Your assignment:
Nothing but a number belongs in the answer: the count of lines below that contain the word "book".
==== Given entries
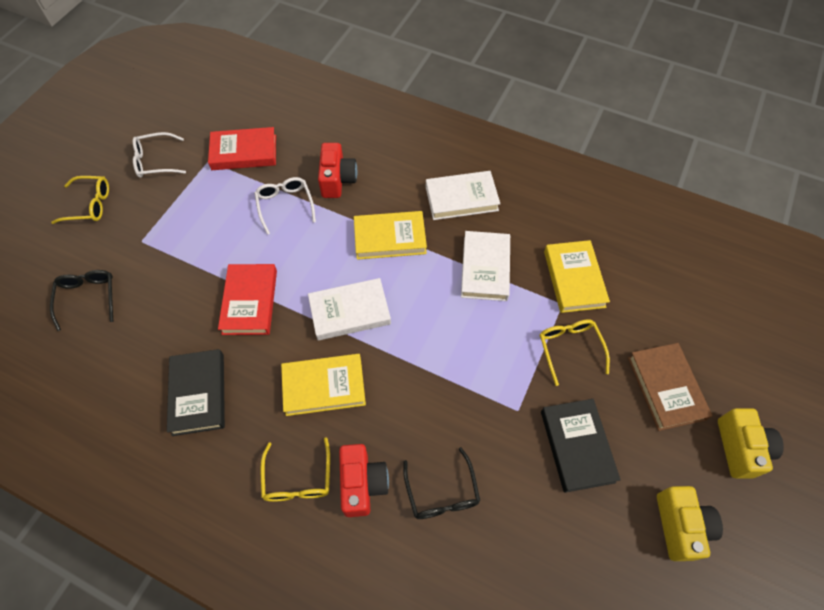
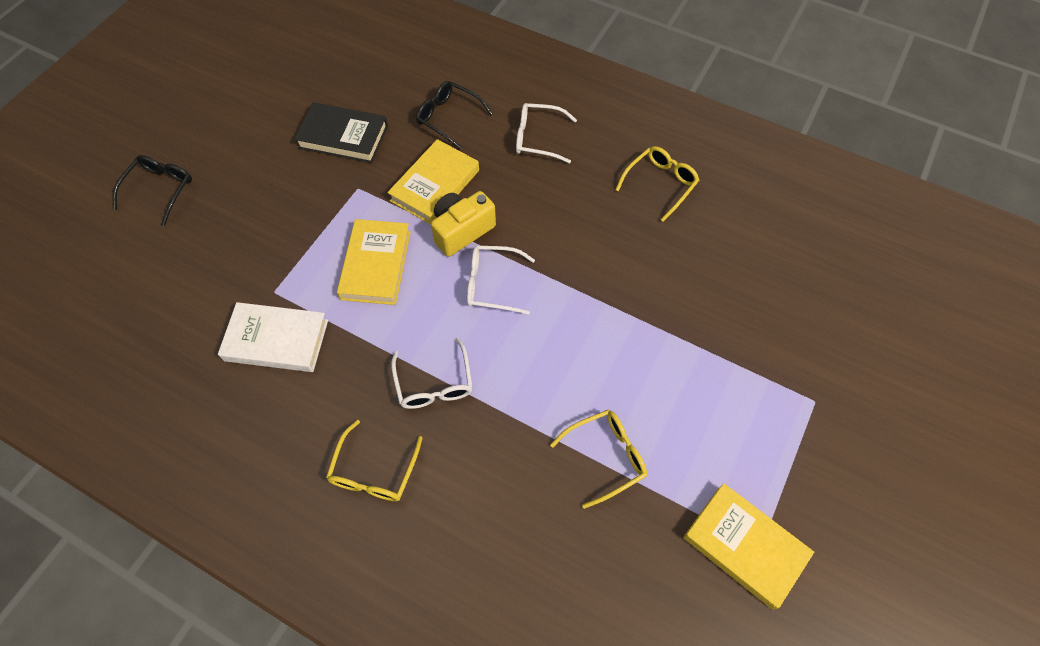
black book: 2 -> 1
brown book: 1 -> 0
red book: 2 -> 0
red camera: 2 -> 0
white book: 3 -> 1
white glasses: 2 -> 3
yellow camera: 2 -> 1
========
Answer to this exercise:
4